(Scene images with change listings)
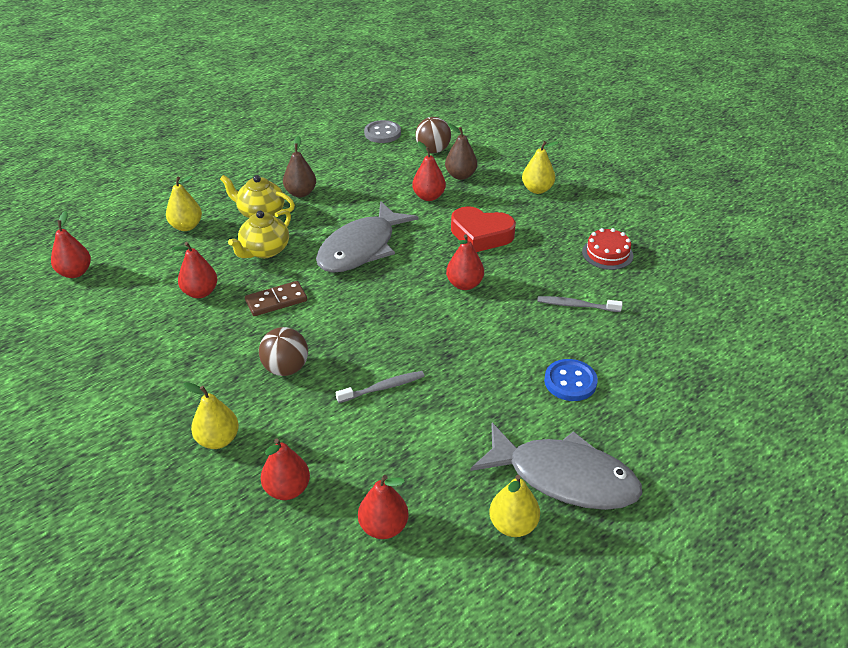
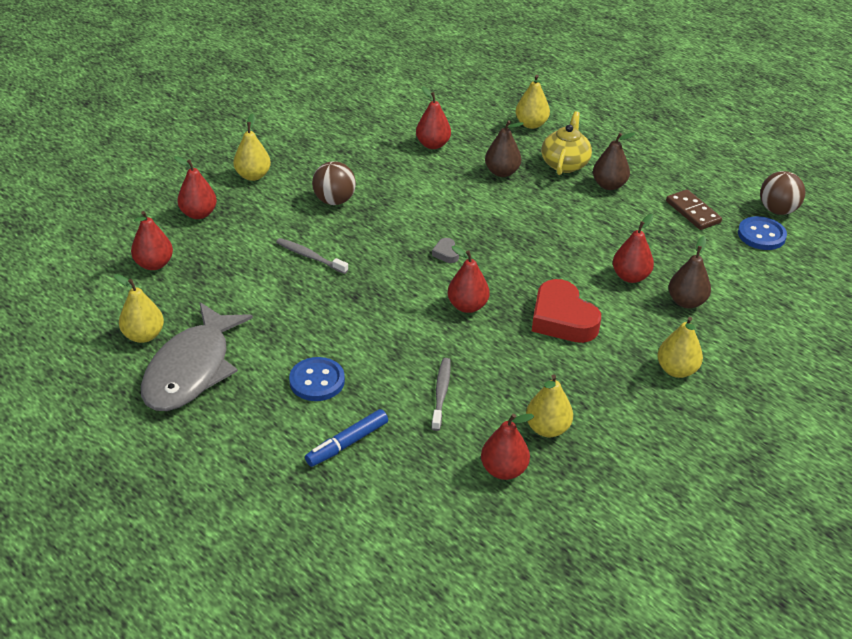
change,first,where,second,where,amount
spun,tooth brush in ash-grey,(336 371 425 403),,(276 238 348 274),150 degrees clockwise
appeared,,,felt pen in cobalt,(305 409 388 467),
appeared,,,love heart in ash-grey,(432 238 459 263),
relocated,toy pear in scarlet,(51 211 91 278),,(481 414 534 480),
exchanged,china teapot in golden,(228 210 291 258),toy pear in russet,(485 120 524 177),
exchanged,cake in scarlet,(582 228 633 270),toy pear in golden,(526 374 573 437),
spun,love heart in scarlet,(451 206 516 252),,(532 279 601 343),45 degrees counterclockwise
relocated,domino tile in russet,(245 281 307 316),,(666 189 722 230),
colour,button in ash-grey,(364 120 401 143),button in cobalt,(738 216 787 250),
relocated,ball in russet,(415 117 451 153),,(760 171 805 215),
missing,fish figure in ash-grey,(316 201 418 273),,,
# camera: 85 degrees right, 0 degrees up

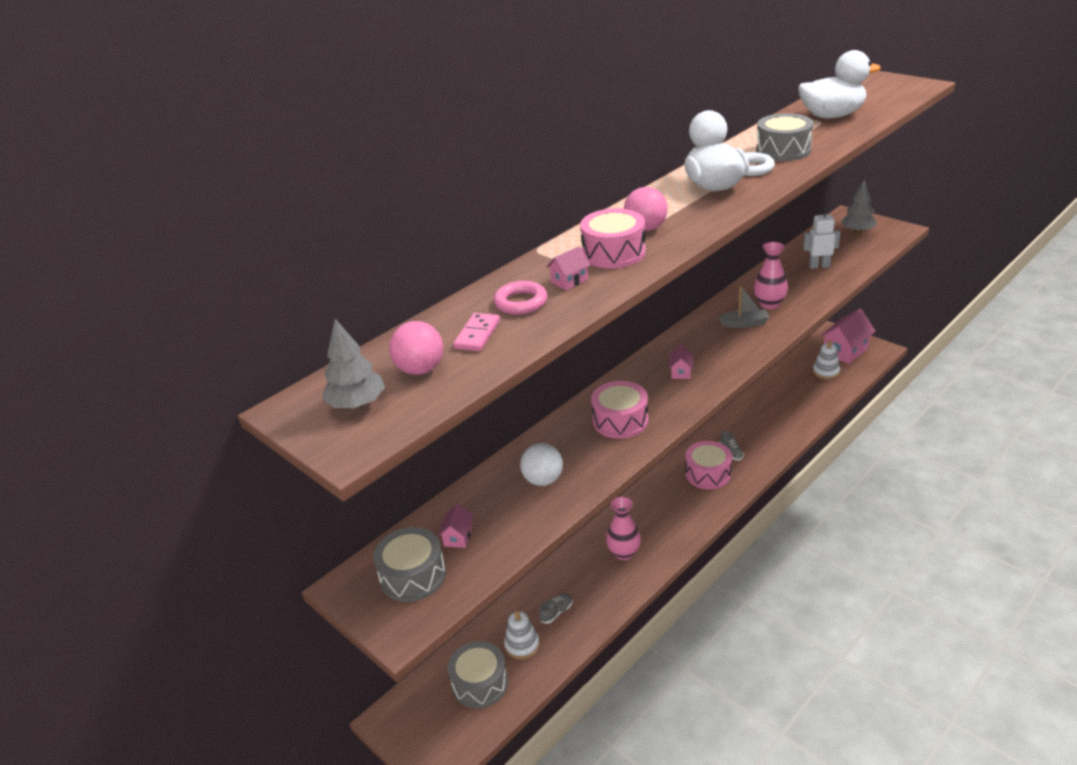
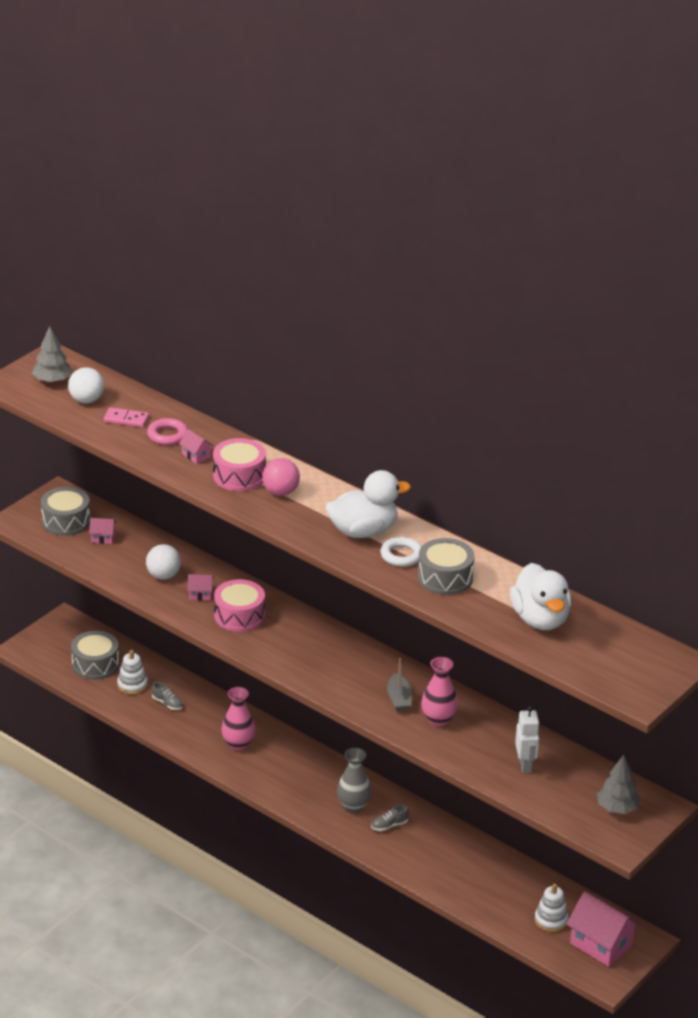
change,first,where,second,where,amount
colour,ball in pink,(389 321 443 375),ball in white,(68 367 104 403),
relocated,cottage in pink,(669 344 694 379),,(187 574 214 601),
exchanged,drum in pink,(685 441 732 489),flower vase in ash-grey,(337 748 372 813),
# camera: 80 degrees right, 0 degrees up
--
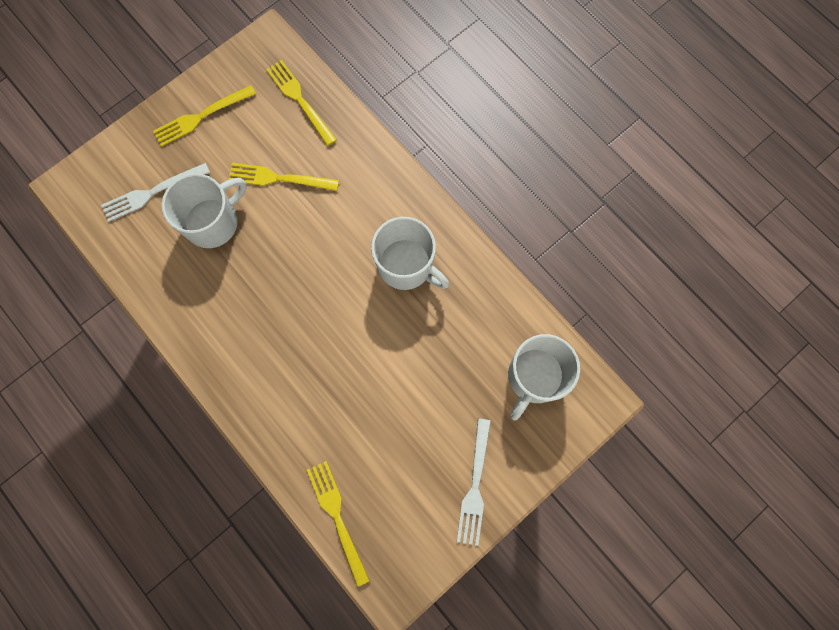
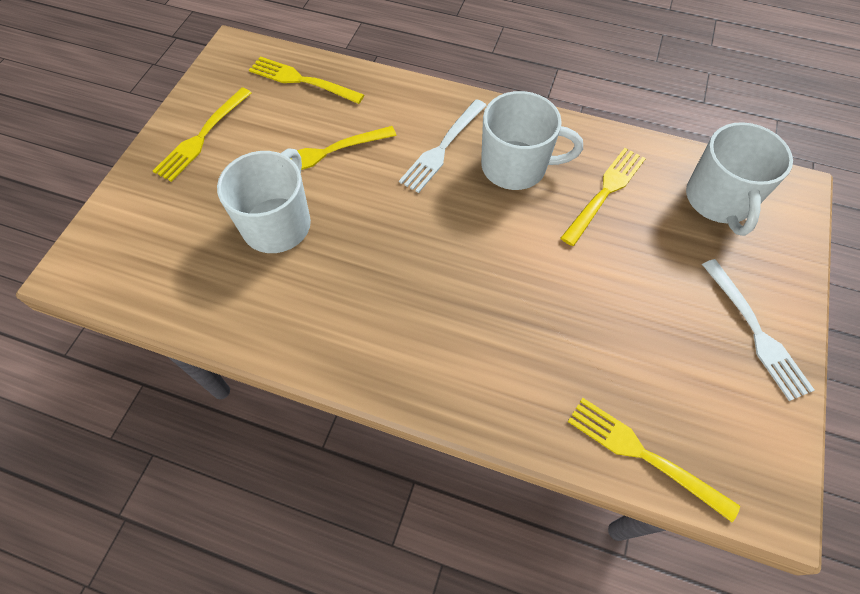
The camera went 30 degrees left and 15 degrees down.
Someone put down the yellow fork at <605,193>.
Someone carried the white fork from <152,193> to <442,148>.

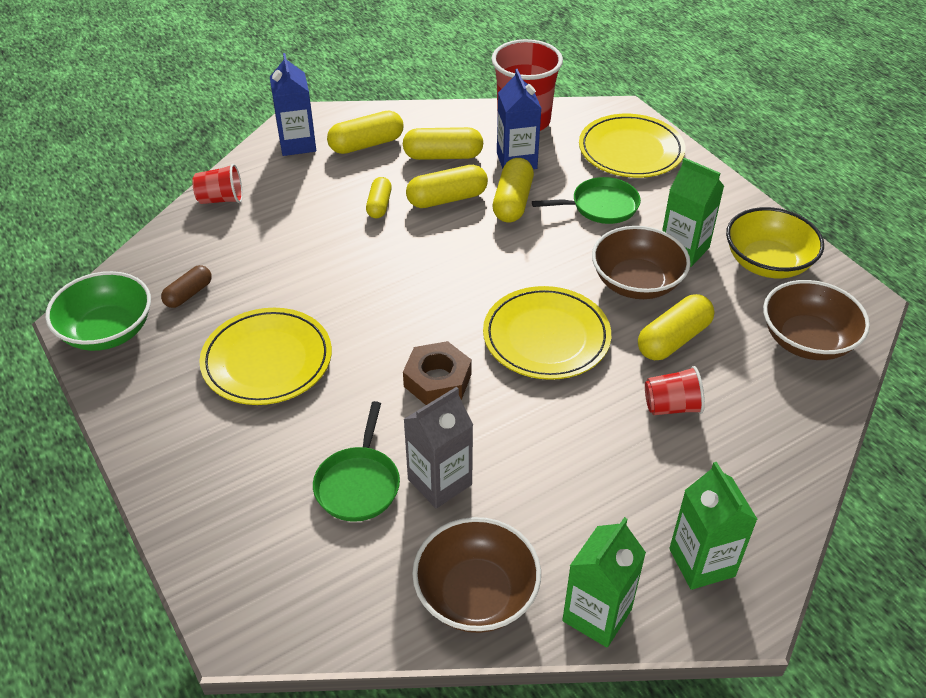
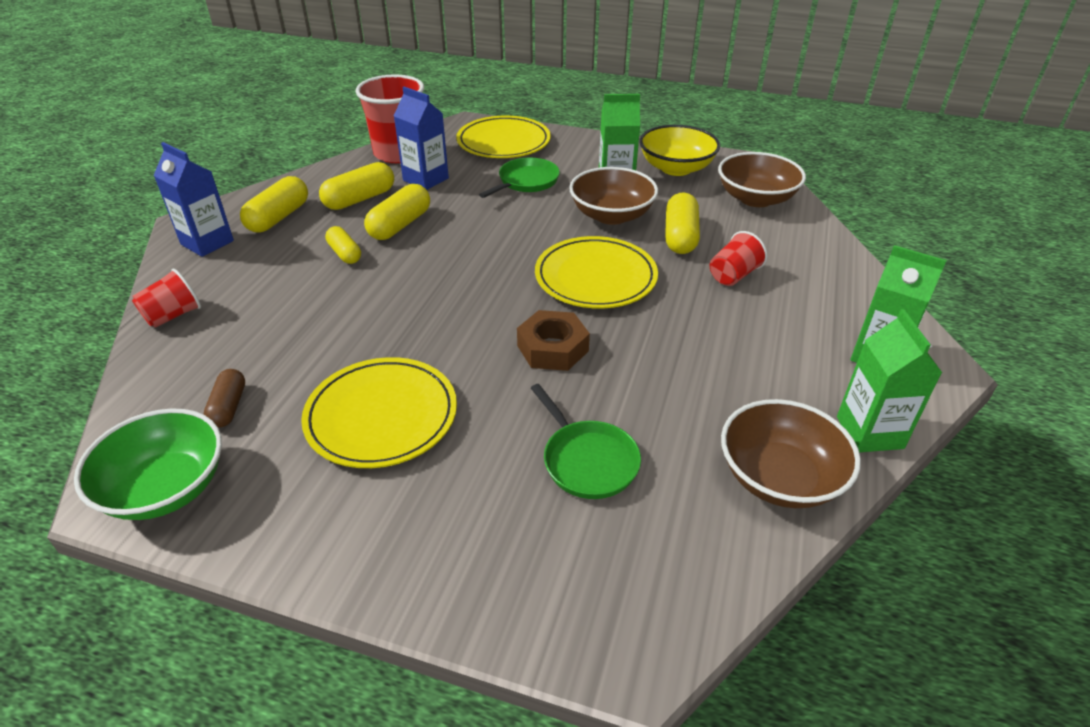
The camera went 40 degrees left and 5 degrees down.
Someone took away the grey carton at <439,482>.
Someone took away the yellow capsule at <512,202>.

Work to complete
What you return must be the lines above that run from the line with "The camera went 30" to the line with "Someone put down", inclusive, each copied exactly.

Answer space
The camera went 30 degrees left and 15 degrees down.
Someone put down the yellow fork at <605,193>.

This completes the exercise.